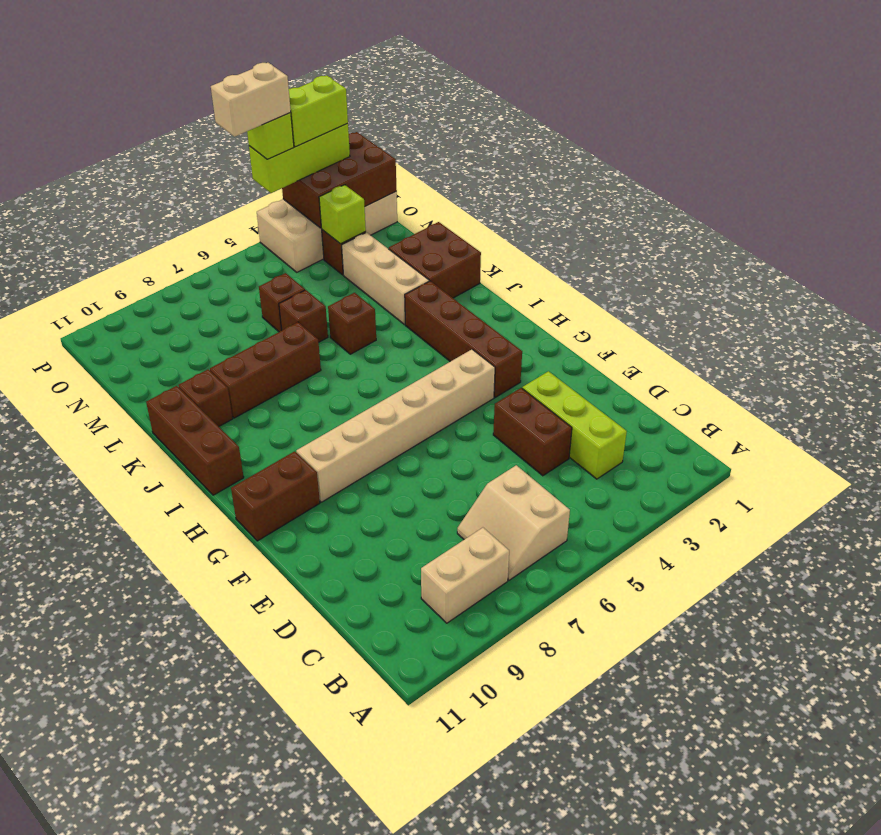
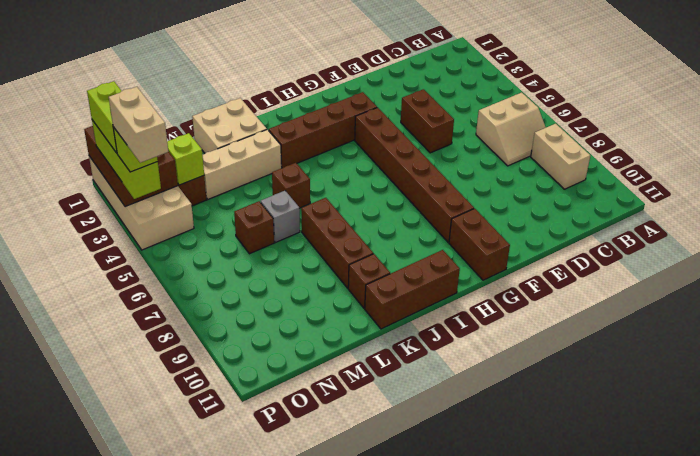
lime brick C3:E3 level 1 -> none
brown brick D4:E4 level 1 -> brown brick E4:E5 level 1
tan brick G4:G9 level 1 -> brown brick G4:G9 level 1
brown brick K1:L2 level 1 -> tan brick K1:L2 level 1
brown brick L6 level 1 -> grey brick L6 level 1

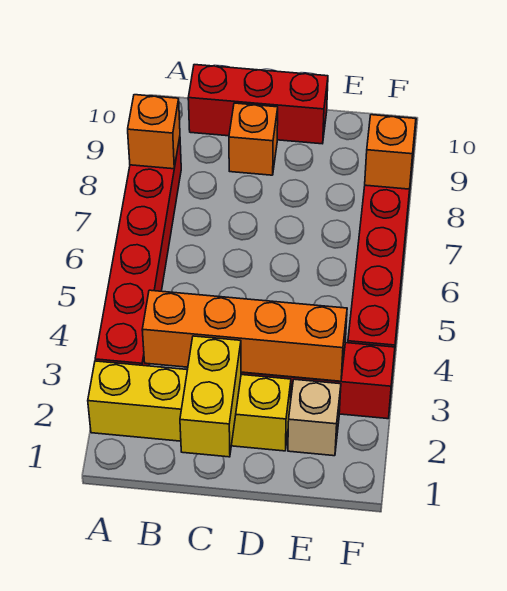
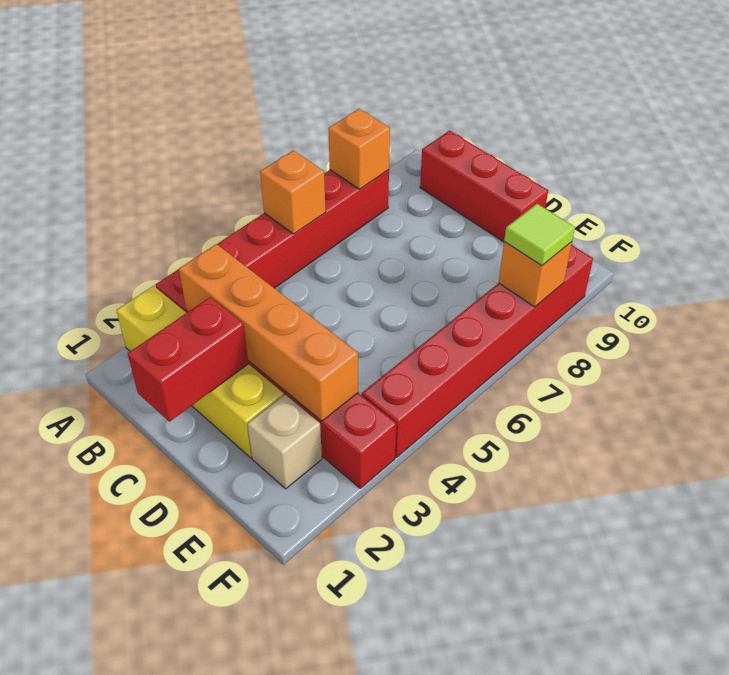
yellow brick C1:C2 level 2 -> red brick C1:C2 level 2
orange brick C9 level 1 -> orange brick A6 level 2
none -> lime tile F8 level 3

++++++++++++++++++++

WHAT TO DO
Go to the line that contains "tan brick G4:G9" and copy exactly from there through the last line of the records above, both included. Omit pictures.

YOUR SOLUTION
tan brick G4:G9 level 1 -> brown brick G4:G9 level 1
brown brick K1:L2 level 1 -> tan brick K1:L2 level 1
brown brick L6 level 1 -> grey brick L6 level 1

yellow brick C1:C2 level 2 -> red brick C1:C2 level 2
orange brick C9 level 1 -> orange brick A6 level 2
none -> lime tile F8 level 3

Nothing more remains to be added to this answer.